### [EXERCISE INPUT]
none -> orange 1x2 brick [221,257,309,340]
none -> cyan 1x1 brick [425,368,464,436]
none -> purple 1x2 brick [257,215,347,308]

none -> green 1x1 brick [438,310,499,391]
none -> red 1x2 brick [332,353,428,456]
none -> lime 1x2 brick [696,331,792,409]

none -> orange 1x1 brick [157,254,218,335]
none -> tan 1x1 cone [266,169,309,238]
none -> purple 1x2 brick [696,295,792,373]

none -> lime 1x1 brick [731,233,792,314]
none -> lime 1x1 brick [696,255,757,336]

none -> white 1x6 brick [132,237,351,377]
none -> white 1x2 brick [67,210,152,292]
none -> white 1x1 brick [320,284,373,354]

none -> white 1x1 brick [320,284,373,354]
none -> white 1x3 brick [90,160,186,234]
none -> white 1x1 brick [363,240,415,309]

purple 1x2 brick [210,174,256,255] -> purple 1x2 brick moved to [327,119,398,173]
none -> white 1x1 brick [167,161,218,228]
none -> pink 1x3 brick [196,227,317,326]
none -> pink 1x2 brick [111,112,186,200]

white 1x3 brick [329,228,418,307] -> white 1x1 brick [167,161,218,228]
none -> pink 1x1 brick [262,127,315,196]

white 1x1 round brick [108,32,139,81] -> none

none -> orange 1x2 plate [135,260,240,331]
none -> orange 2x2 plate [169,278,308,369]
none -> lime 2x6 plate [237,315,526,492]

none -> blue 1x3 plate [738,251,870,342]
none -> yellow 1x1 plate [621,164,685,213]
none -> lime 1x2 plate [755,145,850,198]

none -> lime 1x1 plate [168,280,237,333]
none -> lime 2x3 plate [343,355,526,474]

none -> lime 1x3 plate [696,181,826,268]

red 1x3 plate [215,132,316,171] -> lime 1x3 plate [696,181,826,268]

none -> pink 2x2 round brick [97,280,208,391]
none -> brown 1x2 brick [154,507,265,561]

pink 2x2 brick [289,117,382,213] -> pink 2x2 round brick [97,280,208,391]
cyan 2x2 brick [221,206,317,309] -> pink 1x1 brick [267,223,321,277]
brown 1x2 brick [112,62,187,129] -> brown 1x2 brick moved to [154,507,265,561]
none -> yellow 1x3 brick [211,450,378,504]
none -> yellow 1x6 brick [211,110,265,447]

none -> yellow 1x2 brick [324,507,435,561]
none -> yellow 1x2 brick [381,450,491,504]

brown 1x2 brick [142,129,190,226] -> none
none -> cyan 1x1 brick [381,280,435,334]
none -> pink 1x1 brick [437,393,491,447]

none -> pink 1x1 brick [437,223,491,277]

### [INSTRUCTIONS TO FOLLOW]
Your task is to quote, without any alteration, the lines running from the top of the records to the line that holds "none -> lime 1x1 brick [731,233,792,314]", both included.

### [RESPONSE FOR THIS EXERCISE]
none -> orange 1x2 brick [221,257,309,340]
none -> cyan 1x1 brick [425,368,464,436]
none -> purple 1x2 brick [257,215,347,308]

none -> green 1x1 brick [438,310,499,391]
none -> red 1x2 brick [332,353,428,456]
none -> lime 1x2 brick [696,331,792,409]

none -> orange 1x1 brick [157,254,218,335]
none -> tan 1x1 cone [266,169,309,238]
none -> purple 1x2 brick [696,295,792,373]

none -> lime 1x1 brick [731,233,792,314]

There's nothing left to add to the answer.